Given records:
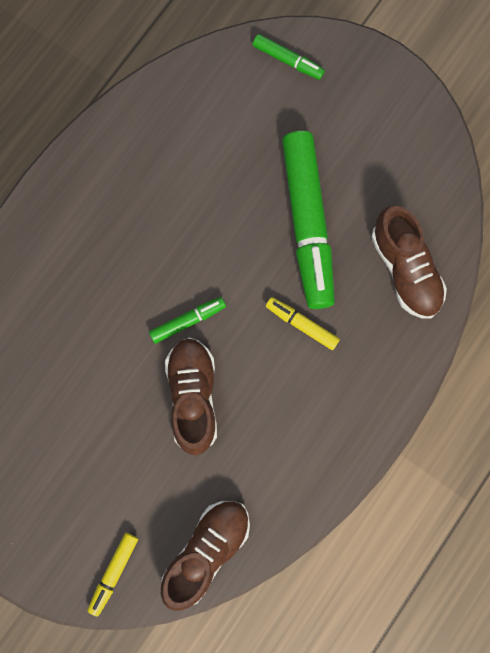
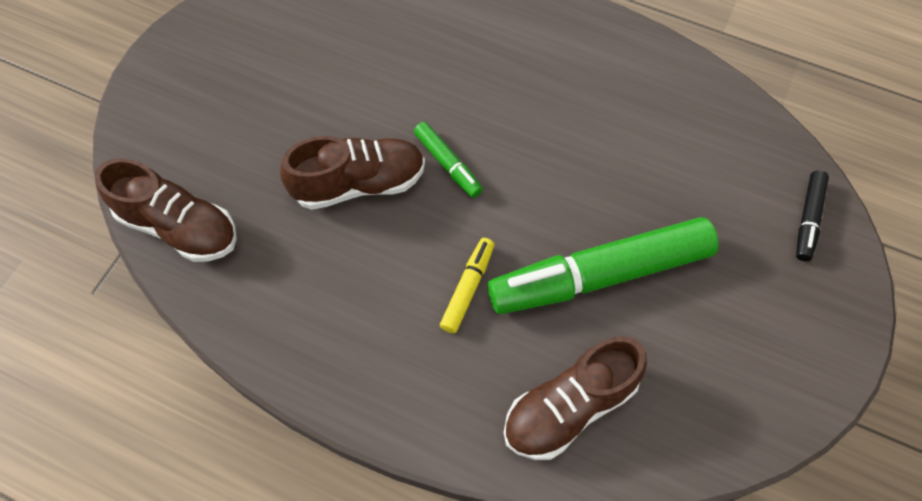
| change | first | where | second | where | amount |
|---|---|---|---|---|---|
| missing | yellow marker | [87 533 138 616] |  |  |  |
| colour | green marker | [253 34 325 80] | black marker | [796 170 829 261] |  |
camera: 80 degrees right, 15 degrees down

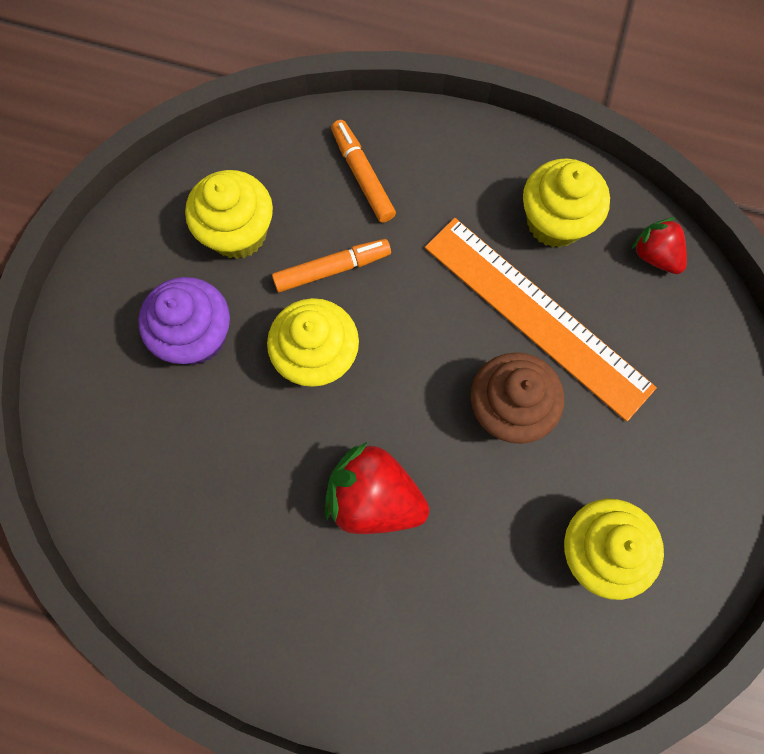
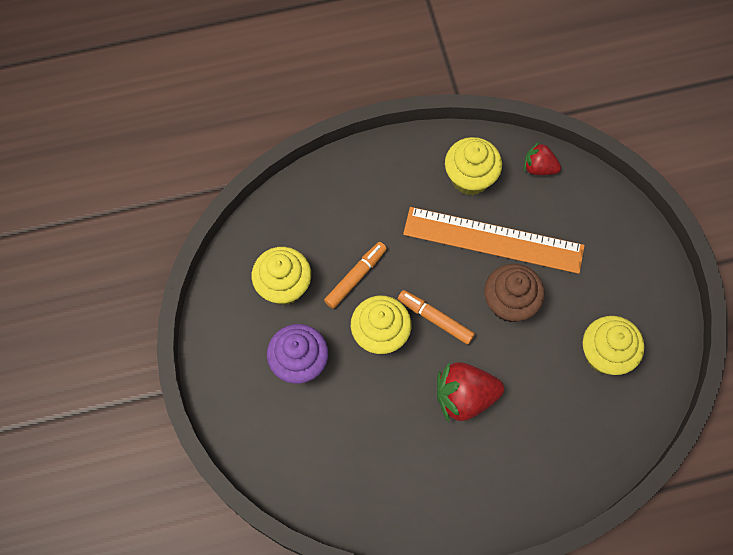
| change | first | where | second | where | amount |
|---|---|---|---|---|---|
| relocated | orange marker | [331 120 396 223] |  | [398 290 475 345] |  |
camera: 30 degrees left, 5 degrees down

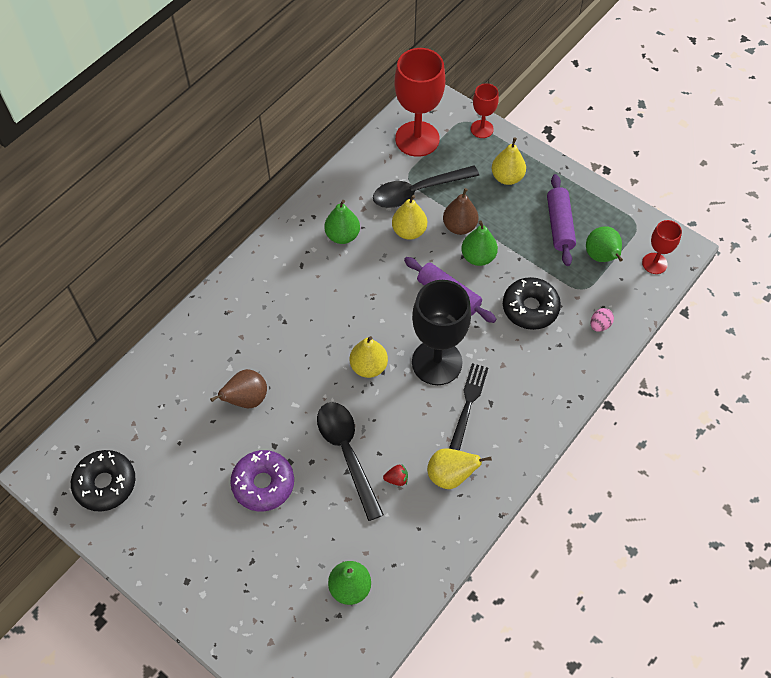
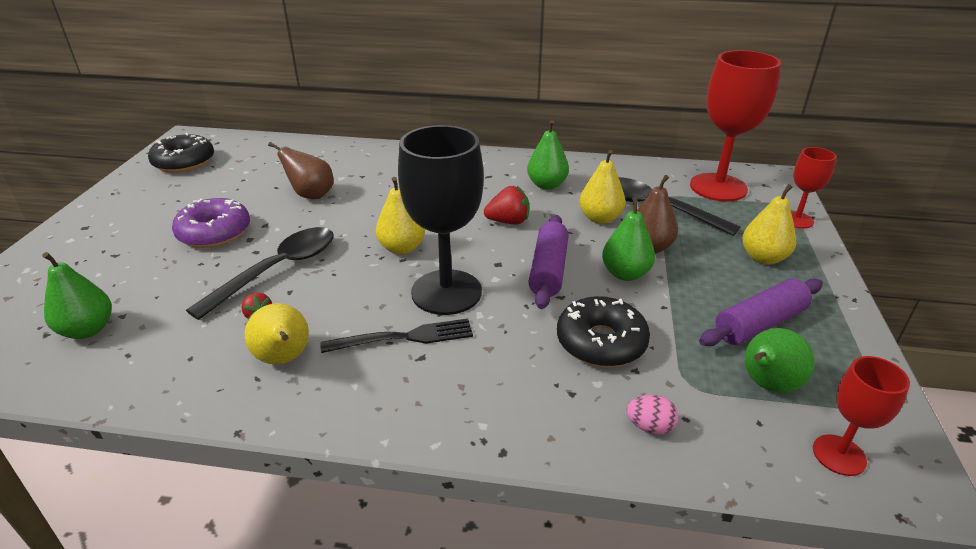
| change | first | where | second | where | amount |
|---|---|---|---|---|---|
| appeared |  |  | red strawberry | [484 186 529 224] |  |
camera: 60 degrees right, 25 degrees down

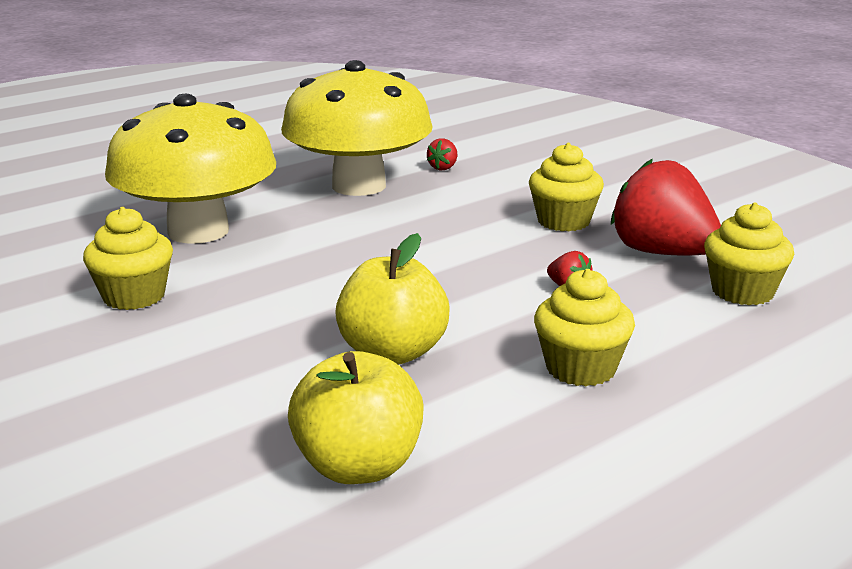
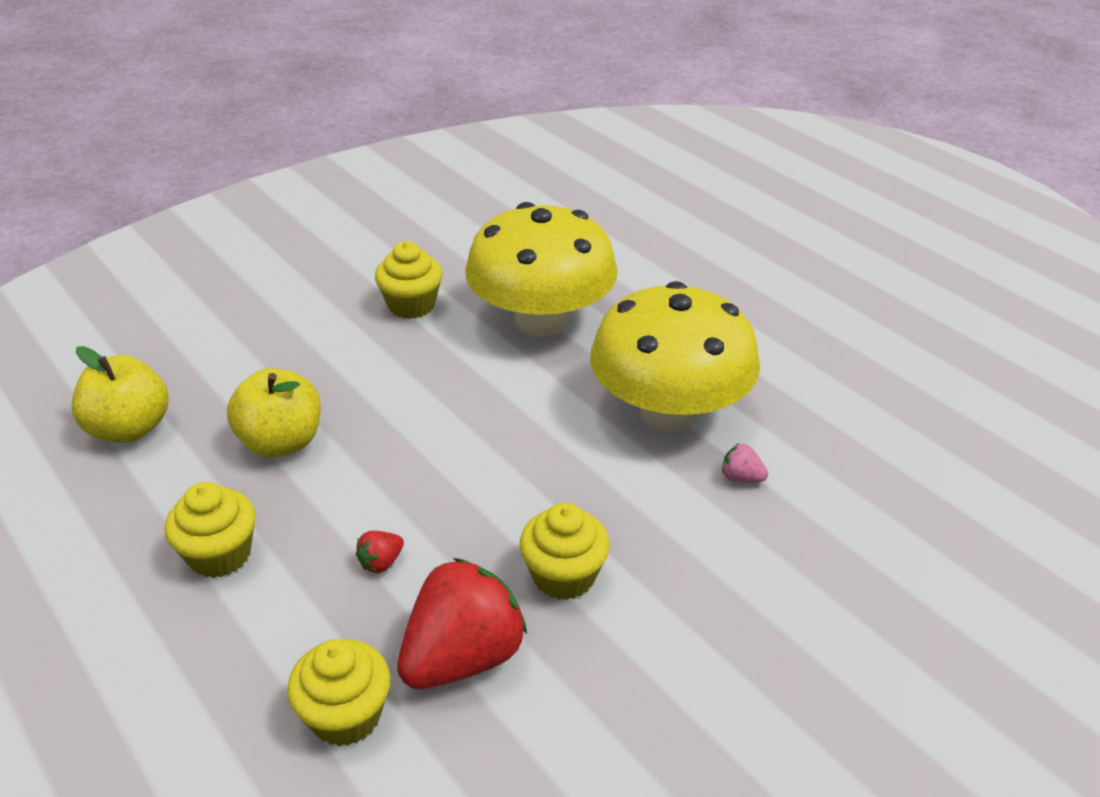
| change | first | where | second | where | amount |
|---|---|---|---|---|---|
| colour | red strawberry | [427 138 457 170] | pink strawberry | [722 443 768 482] |  |
camera: 90 degrees right, 15 degrees up

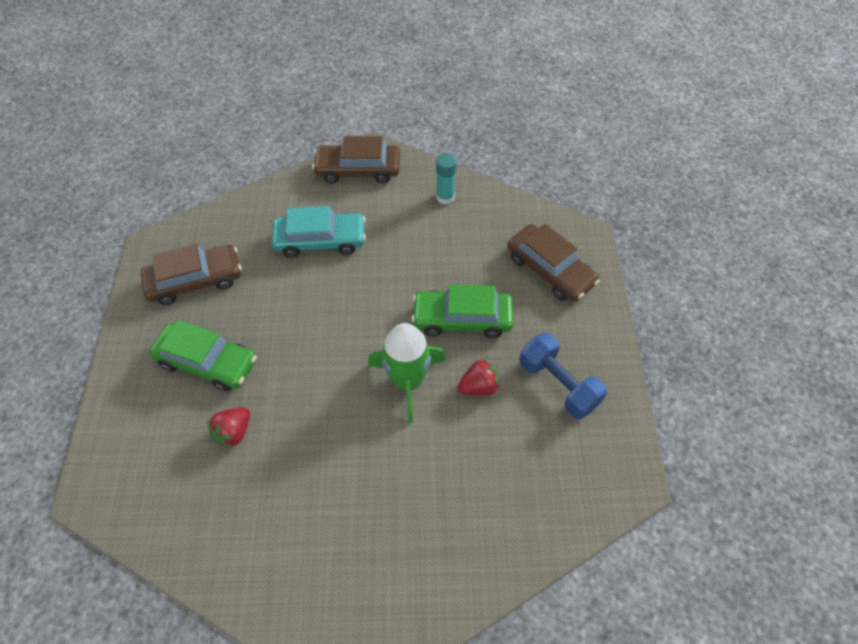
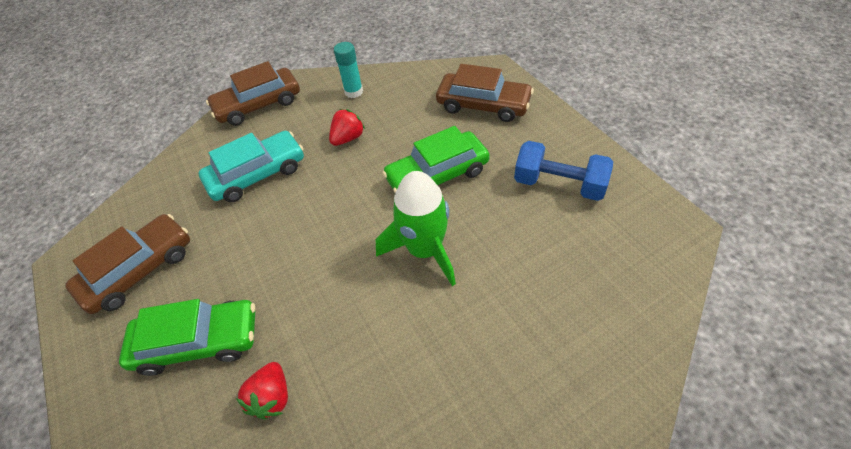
| change | first | where | second | where | amount |
|---|---|---|---|---|---|
| relocated | red strawberry | [458 358 500 395] |  | [329 109 365 146] |  |
camera: 25 degrees left, 5 degrees down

Problem statement:
Copy the material above word for word, images excluded.

Exercise solution:
| change | first | where | second | where | amount |
|---|---|---|---|---|---|
| missing | yellow marker | [87 533 138 616] |  |  |  |
| colour | green marker | [253 34 325 80] | black marker | [796 170 829 261] |  |
camera: 80 degrees right, 15 degrees down

| change | first | where | second | where | amount |
|---|---|---|---|---|---|
| relocated | orange marker | [331 120 396 223] |  | [398 290 475 345] |  |
camera: 30 degrees left, 5 degrees down

| change | first | where | second | where | amount |
|---|---|---|---|---|---|
| appeared |  |  | red strawberry | [484 186 529 224] |  |
camera: 60 degrees right, 25 degrees down

| change | first | where | second | where | amount |
|---|---|---|---|---|---|
| colour | red strawberry | [427 138 457 170] | pink strawberry | [722 443 768 482] |  |
camera: 90 degrees right, 15 degrees up

| change | first | where | second | where | amount |
|---|---|---|---|---|---|
| relocated | red strawberry | [458 358 500 395] |  | [329 109 365 146] |  |
camera: 25 degrees left, 5 degrees down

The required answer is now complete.